▸ Prompt
The entries must be repeated verbatim, and their images left out.
BEGIN Material provided
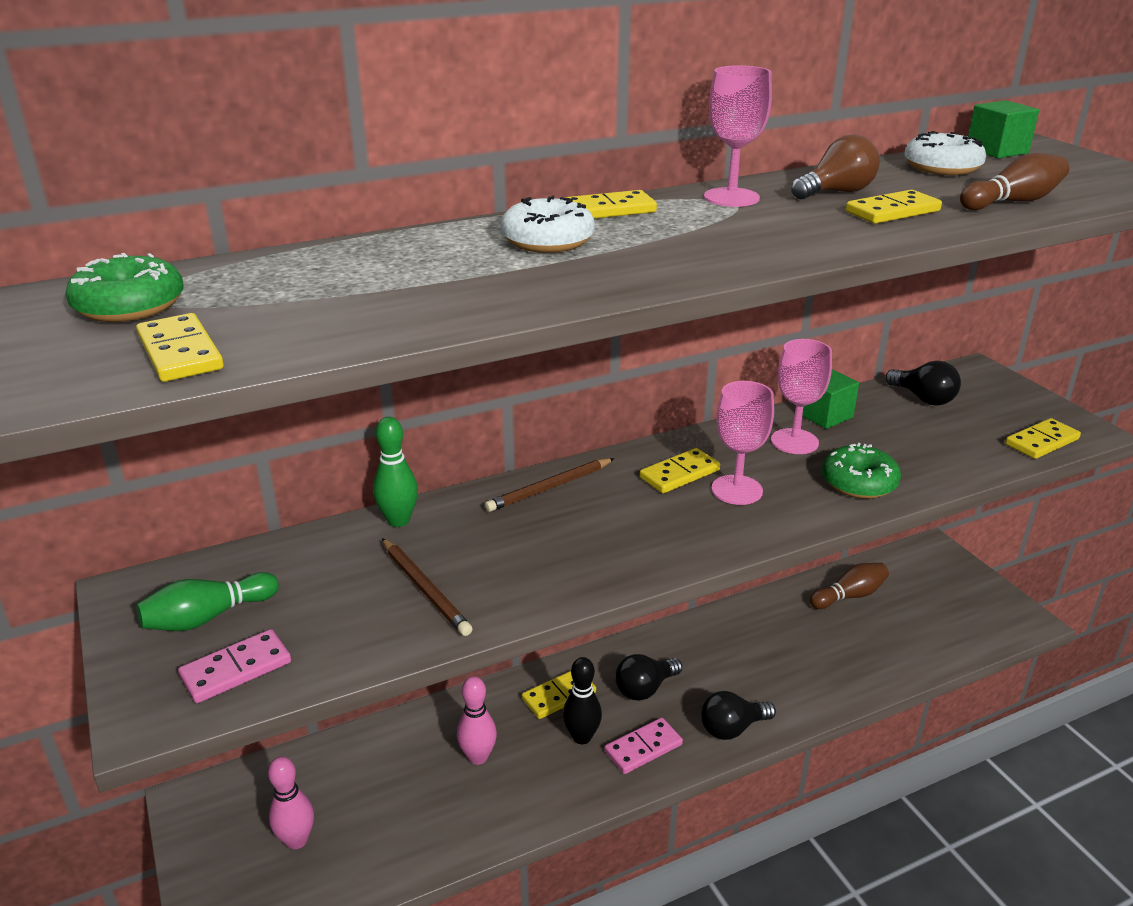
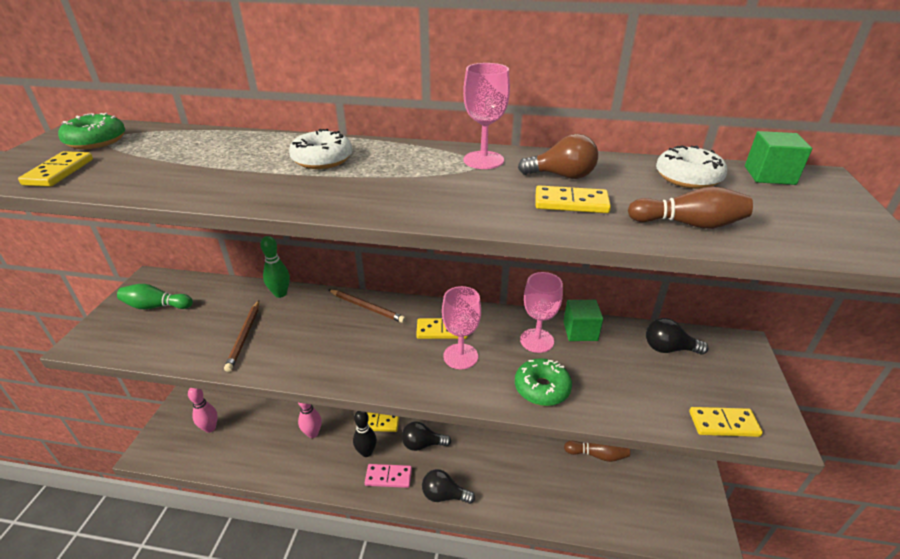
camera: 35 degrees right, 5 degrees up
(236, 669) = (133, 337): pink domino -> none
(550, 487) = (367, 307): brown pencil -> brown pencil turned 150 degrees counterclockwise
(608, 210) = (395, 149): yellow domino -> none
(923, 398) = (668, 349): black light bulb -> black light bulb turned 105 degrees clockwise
END Material provided
▸ Task output
camera: 35 degrees right, 5 degrees up
(236, 669) = (133, 337): pink domino -> none
(550, 487) = (367, 307): brown pencil -> brown pencil turned 150 degrees counterclockwise
(608, 210) = (395, 149): yellow domino -> none
(923, 398) = (668, 349): black light bulb -> black light bulb turned 105 degrees clockwise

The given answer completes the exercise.